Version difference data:
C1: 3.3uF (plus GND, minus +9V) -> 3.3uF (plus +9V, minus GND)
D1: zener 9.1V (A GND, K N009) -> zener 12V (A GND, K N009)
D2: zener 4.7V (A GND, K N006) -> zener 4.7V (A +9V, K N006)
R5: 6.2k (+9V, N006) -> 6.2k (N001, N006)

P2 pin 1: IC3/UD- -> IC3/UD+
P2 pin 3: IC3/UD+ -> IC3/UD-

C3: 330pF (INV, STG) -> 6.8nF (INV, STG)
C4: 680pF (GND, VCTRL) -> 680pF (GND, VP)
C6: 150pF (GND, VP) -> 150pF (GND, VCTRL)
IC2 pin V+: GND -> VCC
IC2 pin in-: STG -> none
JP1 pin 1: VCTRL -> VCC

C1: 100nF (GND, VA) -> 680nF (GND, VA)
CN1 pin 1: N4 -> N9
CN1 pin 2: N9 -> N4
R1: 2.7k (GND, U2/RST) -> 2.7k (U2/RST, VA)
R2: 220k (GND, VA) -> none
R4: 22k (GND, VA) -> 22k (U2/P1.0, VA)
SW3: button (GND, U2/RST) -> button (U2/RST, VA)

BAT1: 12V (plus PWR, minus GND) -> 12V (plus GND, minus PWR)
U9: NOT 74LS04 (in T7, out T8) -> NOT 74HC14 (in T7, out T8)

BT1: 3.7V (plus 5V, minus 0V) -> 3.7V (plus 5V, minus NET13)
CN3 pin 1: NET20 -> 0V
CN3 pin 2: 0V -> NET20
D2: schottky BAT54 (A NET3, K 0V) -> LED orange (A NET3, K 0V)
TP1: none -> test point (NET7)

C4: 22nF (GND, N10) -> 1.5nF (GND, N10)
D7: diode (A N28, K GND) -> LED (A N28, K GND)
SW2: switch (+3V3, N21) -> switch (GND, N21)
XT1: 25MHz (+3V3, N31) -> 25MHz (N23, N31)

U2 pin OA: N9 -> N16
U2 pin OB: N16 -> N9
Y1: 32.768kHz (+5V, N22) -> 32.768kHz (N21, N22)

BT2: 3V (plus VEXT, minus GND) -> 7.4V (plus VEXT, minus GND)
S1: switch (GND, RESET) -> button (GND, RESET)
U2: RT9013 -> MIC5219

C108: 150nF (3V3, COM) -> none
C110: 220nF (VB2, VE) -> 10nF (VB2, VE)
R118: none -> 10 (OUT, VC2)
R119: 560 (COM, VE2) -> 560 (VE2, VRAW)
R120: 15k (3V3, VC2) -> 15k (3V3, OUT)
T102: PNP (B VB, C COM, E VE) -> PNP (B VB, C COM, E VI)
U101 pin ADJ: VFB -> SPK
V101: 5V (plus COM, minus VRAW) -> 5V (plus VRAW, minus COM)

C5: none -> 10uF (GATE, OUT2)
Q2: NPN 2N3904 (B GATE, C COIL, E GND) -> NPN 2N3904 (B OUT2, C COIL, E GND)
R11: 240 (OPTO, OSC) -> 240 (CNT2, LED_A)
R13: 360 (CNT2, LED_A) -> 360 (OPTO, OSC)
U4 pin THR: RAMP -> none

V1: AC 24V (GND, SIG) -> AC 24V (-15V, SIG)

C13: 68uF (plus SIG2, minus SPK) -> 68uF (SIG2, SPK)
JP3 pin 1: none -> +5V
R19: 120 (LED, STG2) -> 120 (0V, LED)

→ ASSIGNMENT
Transcribe the data above in full, exactly as it appears.

→ RESULT OF THIS TASK
C1: 3.3uF (plus GND, minus +9V) -> 3.3uF (plus +9V, minus GND)
D1: zener 9.1V (A GND, K N009) -> zener 12V (A GND, K N009)
D2: zener 4.7V (A GND, K N006) -> zener 4.7V (A +9V, K N006)
R5: 6.2k (+9V, N006) -> 6.2k (N001, N006)

P2 pin 1: IC3/UD- -> IC3/UD+
P2 pin 3: IC3/UD+ -> IC3/UD-

C3: 330pF (INV, STG) -> 6.8nF (INV, STG)
C4: 680pF (GND, VCTRL) -> 680pF (GND, VP)
C6: 150pF (GND, VP) -> 150pF (GND, VCTRL)
IC2 pin V+: GND -> VCC
IC2 pin in-: STG -> none
JP1 pin 1: VCTRL -> VCC

C1: 100nF (GND, VA) -> 680nF (GND, VA)
CN1 pin 1: N4 -> N9
CN1 pin 2: N9 -> N4
R1: 2.7k (GND, U2/RST) -> 2.7k (U2/RST, VA)
R2: 220k (GND, VA) -> none
R4: 22k (GND, VA) -> 22k (U2/P1.0, VA)
SW3: button (GND, U2/RST) -> button (U2/RST, VA)

BAT1: 12V (plus PWR, minus GND) -> 12V (plus GND, minus PWR)
U9: NOT 74LS04 (in T7, out T8) -> NOT 74HC14 (in T7, out T8)

BT1: 3.7V (plus 5V, minus 0V) -> 3.7V (plus 5V, minus NET13)
CN3 pin 1: NET20 -> 0V
CN3 pin 2: 0V -> NET20
D2: schottky BAT54 (A NET3, K 0V) -> LED orange (A NET3, K 0V)
TP1: none -> test point (NET7)

C4: 22nF (GND, N10) -> 1.5nF (GND, N10)
D7: diode (A N28, K GND) -> LED (A N28, K GND)
SW2: switch (+3V3, N21) -> switch (GND, N21)
XT1: 25MHz (+3V3, N31) -> 25MHz (N23, N31)

U2 pin OA: N9 -> N16
U2 pin OB: N16 -> N9
Y1: 32.768kHz (+5V, N22) -> 32.768kHz (N21, N22)

BT2: 3V (plus VEXT, minus GND) -> 7.4V (plus VEXT, minus GND)
S1: switch (GND, RESET) -> button (GND, RESET)
U2: RT9013 -> MIC5219

C108: 150nF (3V3, COM) -> none
C110: 220nF (VB2, VE) -> 10nF (VB2, VE)
R118: none -> 10 (OUT, VC2)
R119: 560 (COM, VE2) -> 560 (VE2, VRAW)
R120: 15k (3V3, VC2) -> 15k (3V3, OUT)
T102: PNP (B VB, C COM, E VE) -> PNP (B VB, C COM, E VI)
U101 pin ADJ: VFB -> SPK
V101: 5V (plus COM, minus VRAW) -> 5V (plus VRAW, minus COM)

C5: none -> 10uF (GATE, OUT2)
Q2: NPN 2N3904 (B GATE, C COIL, E GND) -> NPN 2N3904 (B OUT2, C COIL, E GND)
R11: 240 (OPTO, OSC) -> 240 (CNT2, LED_A)
R13: 360 (CNT2, LED_A) -> 360 (OPTO, OSC)
U4 pin THR: RAMP -> none

V1: AC 24V (GND, SIG) -> AC 24V (-15V, SIG)

C13: 68uF (plus SIG2, minus SPK) -> 68uF (SIG2, SPK)
JP3 pin 1: none -> +5V
R19: 120 (LED, STG2) -> 120 (0V, LED)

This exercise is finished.